Top of Record excerpts

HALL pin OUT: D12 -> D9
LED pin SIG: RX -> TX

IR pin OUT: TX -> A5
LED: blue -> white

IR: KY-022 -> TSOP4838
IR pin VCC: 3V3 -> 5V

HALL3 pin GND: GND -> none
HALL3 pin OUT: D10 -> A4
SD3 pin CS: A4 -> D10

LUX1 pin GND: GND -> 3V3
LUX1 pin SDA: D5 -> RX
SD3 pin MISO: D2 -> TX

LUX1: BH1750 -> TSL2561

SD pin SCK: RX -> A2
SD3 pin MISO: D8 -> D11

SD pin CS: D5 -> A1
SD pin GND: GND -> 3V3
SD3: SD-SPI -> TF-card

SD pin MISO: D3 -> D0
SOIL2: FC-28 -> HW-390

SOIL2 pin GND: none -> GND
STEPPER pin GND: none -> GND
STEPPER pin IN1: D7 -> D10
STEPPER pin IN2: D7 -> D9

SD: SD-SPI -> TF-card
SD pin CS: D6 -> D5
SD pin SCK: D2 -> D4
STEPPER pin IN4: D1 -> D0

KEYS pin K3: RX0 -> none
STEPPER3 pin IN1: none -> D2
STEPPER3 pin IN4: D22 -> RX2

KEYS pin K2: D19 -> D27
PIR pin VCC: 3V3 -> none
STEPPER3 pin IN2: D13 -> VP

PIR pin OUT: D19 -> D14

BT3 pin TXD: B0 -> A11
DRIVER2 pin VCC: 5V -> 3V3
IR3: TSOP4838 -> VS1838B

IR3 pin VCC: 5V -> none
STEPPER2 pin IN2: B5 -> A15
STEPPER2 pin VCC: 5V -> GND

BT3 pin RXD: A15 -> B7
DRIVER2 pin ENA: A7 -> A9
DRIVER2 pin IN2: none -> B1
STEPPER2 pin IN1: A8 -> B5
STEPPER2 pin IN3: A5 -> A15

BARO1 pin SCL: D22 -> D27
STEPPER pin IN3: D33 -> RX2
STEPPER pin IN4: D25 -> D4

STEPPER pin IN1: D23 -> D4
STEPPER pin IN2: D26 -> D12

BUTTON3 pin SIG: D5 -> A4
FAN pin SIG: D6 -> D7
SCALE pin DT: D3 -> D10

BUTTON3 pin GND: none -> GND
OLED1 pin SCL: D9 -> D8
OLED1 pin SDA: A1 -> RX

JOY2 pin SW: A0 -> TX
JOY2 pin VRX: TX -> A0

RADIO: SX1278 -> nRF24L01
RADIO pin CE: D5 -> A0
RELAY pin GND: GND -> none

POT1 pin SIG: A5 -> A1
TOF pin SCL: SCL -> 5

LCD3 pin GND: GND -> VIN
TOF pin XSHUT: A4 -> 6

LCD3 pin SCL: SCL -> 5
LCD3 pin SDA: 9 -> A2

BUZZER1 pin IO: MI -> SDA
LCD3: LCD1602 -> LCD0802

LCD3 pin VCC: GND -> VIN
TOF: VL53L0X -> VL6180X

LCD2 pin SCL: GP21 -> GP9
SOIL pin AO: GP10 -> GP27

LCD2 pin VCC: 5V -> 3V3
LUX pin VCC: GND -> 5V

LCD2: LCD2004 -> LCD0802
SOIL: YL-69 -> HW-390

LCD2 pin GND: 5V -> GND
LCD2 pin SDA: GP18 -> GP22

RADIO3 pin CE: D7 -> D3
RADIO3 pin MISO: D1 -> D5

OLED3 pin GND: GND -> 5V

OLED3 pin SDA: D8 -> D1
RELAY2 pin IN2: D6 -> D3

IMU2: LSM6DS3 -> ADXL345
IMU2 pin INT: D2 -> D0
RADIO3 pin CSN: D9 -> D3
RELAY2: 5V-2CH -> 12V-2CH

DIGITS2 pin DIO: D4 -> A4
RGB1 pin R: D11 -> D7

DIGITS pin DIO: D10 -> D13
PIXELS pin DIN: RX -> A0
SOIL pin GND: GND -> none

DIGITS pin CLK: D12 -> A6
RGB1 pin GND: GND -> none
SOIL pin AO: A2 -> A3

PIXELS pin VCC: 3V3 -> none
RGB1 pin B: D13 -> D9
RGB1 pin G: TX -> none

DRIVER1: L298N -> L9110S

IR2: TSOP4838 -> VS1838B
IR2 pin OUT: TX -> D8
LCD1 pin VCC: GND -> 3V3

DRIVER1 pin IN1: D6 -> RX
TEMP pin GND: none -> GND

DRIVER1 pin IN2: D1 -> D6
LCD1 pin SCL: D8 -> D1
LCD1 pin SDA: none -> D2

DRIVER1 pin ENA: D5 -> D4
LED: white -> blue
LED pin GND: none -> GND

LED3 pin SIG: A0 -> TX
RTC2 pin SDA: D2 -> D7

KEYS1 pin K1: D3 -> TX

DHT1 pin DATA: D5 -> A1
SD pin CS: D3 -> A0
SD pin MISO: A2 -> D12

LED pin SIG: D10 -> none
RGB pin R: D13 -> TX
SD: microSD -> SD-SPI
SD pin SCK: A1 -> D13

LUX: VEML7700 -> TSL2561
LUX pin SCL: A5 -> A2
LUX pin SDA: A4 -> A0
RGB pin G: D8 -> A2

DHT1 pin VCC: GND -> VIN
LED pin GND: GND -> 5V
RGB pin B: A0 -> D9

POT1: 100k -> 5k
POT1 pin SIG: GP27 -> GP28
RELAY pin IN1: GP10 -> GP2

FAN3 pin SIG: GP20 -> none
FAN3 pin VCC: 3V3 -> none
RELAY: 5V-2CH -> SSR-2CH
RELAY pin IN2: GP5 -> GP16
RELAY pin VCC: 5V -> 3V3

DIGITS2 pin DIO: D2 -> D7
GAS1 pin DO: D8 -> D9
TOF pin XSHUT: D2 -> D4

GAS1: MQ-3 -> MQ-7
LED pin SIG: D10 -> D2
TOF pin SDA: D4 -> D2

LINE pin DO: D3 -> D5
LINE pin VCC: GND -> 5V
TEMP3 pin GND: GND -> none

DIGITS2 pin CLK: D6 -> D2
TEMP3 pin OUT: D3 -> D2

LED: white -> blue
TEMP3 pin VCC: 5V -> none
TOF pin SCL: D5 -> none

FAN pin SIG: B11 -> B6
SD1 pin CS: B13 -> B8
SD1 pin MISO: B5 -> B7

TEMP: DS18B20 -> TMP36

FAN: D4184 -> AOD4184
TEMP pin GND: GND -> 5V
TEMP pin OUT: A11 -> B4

Bottom of Record excerpts

Work task.
Retype the listing in full, keeping every word as it appears.

Answer to the problem.
HALL pin OUT: D12 -> D9
LED pin SIG: RX -> TX

IR pin OUT: TX -> A5
LED: blue -> white

IR: KY-022 -> TSOP4838
IR pin VCC: 3V3 -> 5V

HALL3 pin GND: GND -> none
HALL3 pin OUT: D10 -> A4
SD3 pin CS: A4 -> D10

LUX1 pin GND: GND -> 3V3
LUX1 pin SDA: D5 -> RX
SD3 pin MISO: D2 -> TX

LUX1: BH1750 -> TSL2561

SD pin SCK: RX -> A2
SD3 pin MISO: D8 -> D11

SD pin CS: D5 -> A1
SD pin GND: GND -> 3V3
SD3: SD-SPI -> TF-card

SD pin MISO: D3 -> D0
SOIL2: FC-28 -> HW-390

SOIL2 pin GND: none -> GND
STEPPER pin GND: none -> GND
STEPPER pin IN1: D7 -> D10
STEPPER pin IN2: D7 -> D9

SD: SD-SPI -> TF-card
SD pin CS: D6 -> D5
SD pin SCK: D2 -> D4
STEPPER pin IN4: D1 -> D0

KEYS pin K3: RX0 -> none
STEPPER3 pin IN1: none -> D2
STEPPER3 pin IN4: D22 -> RX2

KEYS pin K2: D19 -> D27
PIR pin VCC: 3V3 -> none
STEPPER3 pin IN2: D13 -> VP

PIR pin OUT: D19 -> D14

BT3 pin TXD: B0 -> A11
DRIVER2 pin VCC: 5V -> 3V3
IR3: TSOP4838 -> VS1838B

IR3 pin VCC: 5V -> none
STEPPER2 pin IN2: B5 -> A15
STEPPER2 pin VCC: 5V -> GND

BT3 pin RXD: A15 -> B7
DRIVER2 pin ENA: A7 -> A9
DRIVER2 pin IN2: none -> B1
STEPPER2 pin IN1: A8 -> B5
STEPPER2 pin IN3: A5 -> A15

BARO1 pin SCL: D22 -> D27
STEPPER pin IN3: D33 -> RX2
STEPPER pin IN4: D25 -> D4

STEPPER pin IN1: D23 -> D4
STEPPER pin IN2: D26 -> D12

BUTTON3 pin SIG: D5 -> A4
FAN pin SIG: D6 -> D7
SCALE pin DT: D3 -> D10

BUTTON3 pin GND: none -> GND
OLED1 pin SCL: D9 -> D8
OLED1 pin SDA: A1 -> RX

JOY2 pin SW: A0 -> TX
JOY2 pin VRX: TX -> A0

RADIO: SX1278 -> nRF24L01
RADIO pin CE: D5 -> A0
RELAY pin GND: GND -> none

POT1 pin SIG: A5 -> A1
TOF pin SCL: SCL -> 5

LCD3 pin GND: GND -> VIN
TOF pin XSHUT: A4 -> 6

LCD3 pin SCL: SCL -> 5
LCD3 pin SDA: 9 -> A2

BUZZER1 pin IO: MI -> SDA
LCD3: LCD1602 -> LCD0802

LCD3 pin VCC: GND -> VIN
TOF: VL53L0X -> VL6180X

LCD2 pin SCL: GP21 -> GP9
SOIL pin AO: GP10 -> GP27

LCD2 pin VCC: 5V -> 3V3
LUX pin VCC: GND -> 5V

LCD2: LCD2004 -> LCD0802
SOIL: YL-69 -> HW-390

LCD2 pin GND: 5V -> GND
LCD2 pin SDA: GP18 -> GP22

RADIO3 pin CE: D7 -> D3
RADIO3 pin MISO: D1 -> D5

OLED3 pin GND: GND -> 5V

OLED3 pin SDA: D8 -> D1
RELAY2 pin IN2: D6 -> D3

IMU2: LSM6DS3 -> ADXL345
IMU2 pin INT: D2 -> D0
RADIO3 pin CSN: D9 -> D3
RELAY2: 5V-2CH -> 12V-2CH

DIGITS2 pin DIO: D4 -> A4
RGB1 pin R: D11 -> D7

DIGITS pin DIO: D10 -> D13
PIXELS pin DIN: RX -> A0
SOIL pin GND: GND -> none

DIGITS pin CLK: D12 -> A6
RGB1 pin GND: GND -> none
SOIL pin AO: A2 -> A3

PIXELS pin VCC: 3V3 -> none
RGB1 pin B: D13 -> D9
RGB1 pin G: TX -> none

DRIVER1: L298N -> L9110S

IR2: TSOP4838 -> VS1838B
IR2 pin OUT: TX -> D8
LCD1 pin VCC: GND -> 3V3

DRIVER1 pin IN1: D6 -> RX
TEMP pin GND: none -> GND

DRIVER1 pin IN2: D1 -> D6
LCD1 pin SCL: D8 -> D1
LCD1 pin SDA: none -> D2

DRIVER1 pin ENA: D5 -> D4
LED: white -> blue
LED pin GND: none -> GND

LED3 pin SIG: A0 -> TX
RTC2 pin SDA: D2 -> D7

KEYS1 pin K1: D3 -> TX

DHT1 pin DATA: D5 -> A1
SD pin CS: D3 -> A0
SD pin MISO: A2 -> D12

LED pin SIG: D10 -> none
RGB pin R: D13 -> TX
SD: microSD -> SD-SPI
SD pin SCK: A1 -> D13

LUX: VEML7700 -> TSL2561
LUX pin SCL: A5 -> A2
LUX pin SDA: A4 -> A0
RGB pin G: D8 -> A2

DHT1 pin VCC: GND -> VIN
LED pin GND: GND -> 5V
RGB pin B: A0 -> D9

POT1: 100k -> 5k
POT1 pin SIG: GP27 -> GP28
RELAY pin IN1: GP10 -> GP2

FAN3 pin SIG: GP20 -> none
FAN3 pin VCC: 3V3 -> none
RELAY: 5V-2CH -> SSR-2CH
RELAY pin IN2: GP5 -> GP16
RELAY pin VCC: 5V -> 3V3

DIGITS2 pin DIO: D2 -> D7
GAS1 pin DO: D8 -> D9
TOF pin XSHUT: D2 -> D4

GAS1: MQ-3 -> MQ-7
LED pin SIG: D10 -> D2
TOF pin SDA: D4 -> D2

LINE pin DO: D3 -> D5
LINE pin VCC: GND -> 5V
TEMP3 pin GND: GND -> none

DIGITS2 pin CLK: D6 -> D2
TEMP3 pin OUT: D3 -> D2

LED: white -> blue
TEMP3 pin VCC: 5V -> none
TOF pin SCL: D5 -> none

FAN pin SIG: B11 -> B6
SD1 pin CS: B13 -> B8
SD1 pin MISO: B5 -> B7

TEMP: DS18B20 -> TMP36

FAN: D4184 -> AOD4184
TEMP pin GND: GND -> 5V
TEMP pin OUT: A11 -> B4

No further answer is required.